*** Opening Dataset ***

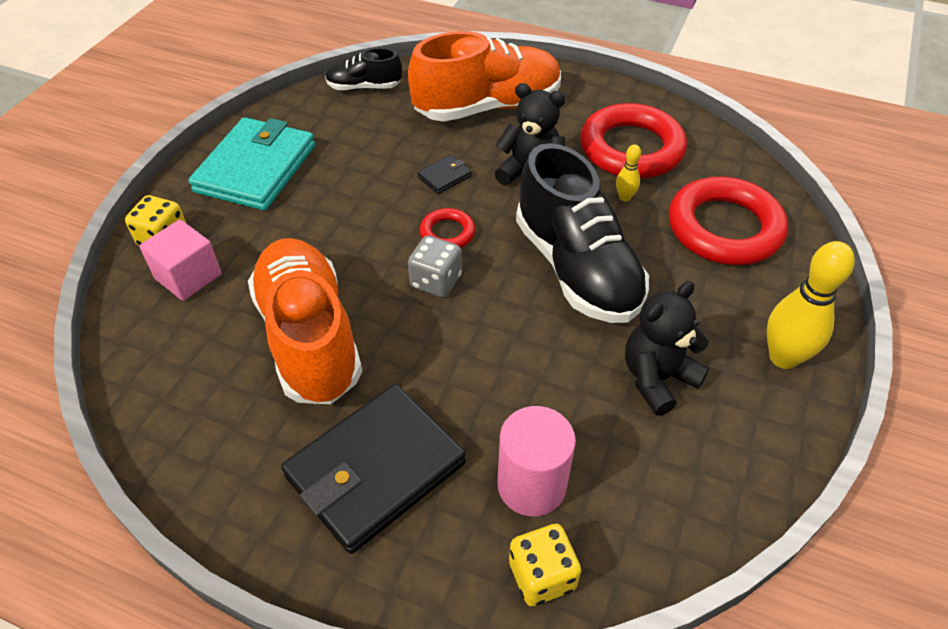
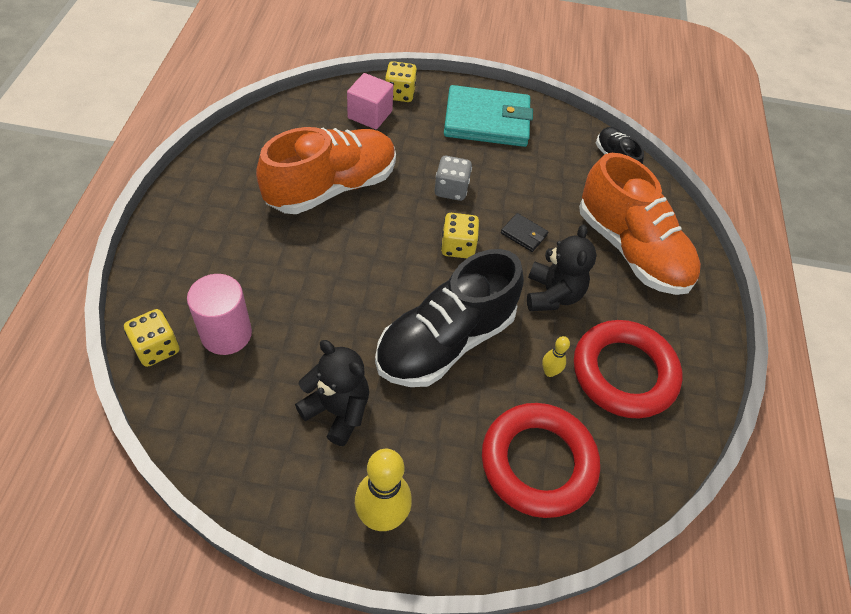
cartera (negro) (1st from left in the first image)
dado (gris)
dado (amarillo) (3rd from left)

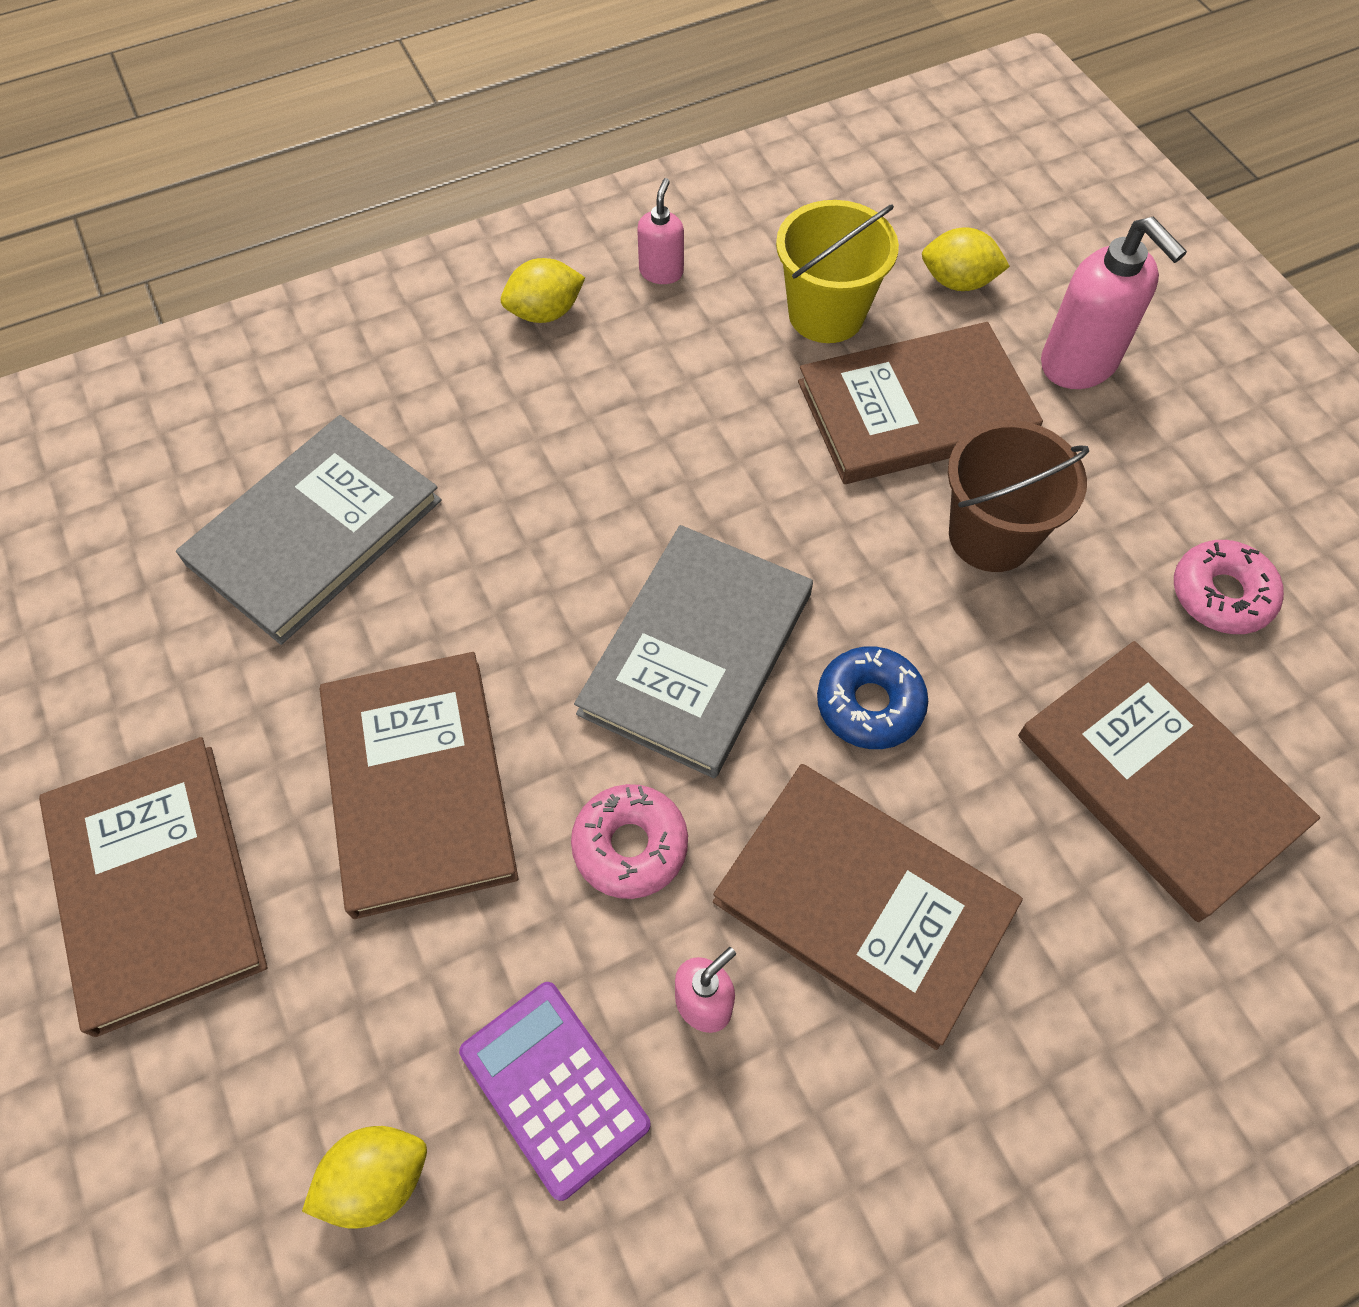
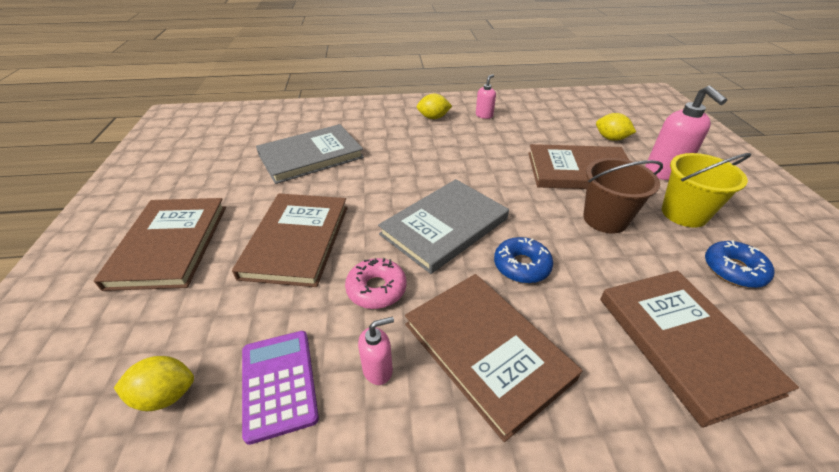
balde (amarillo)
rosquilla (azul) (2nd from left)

*** Closing Dataset ***

## Your goal
Repeat every entry above exactly as written and omit any pictures it holds.

## Exercise answer
cartera (negro) (1st from left in the first image)
dado (gris)
dado (amarillo) (3rd from left)

balde (amarillo)
rosquilla (azul) (2nd from left)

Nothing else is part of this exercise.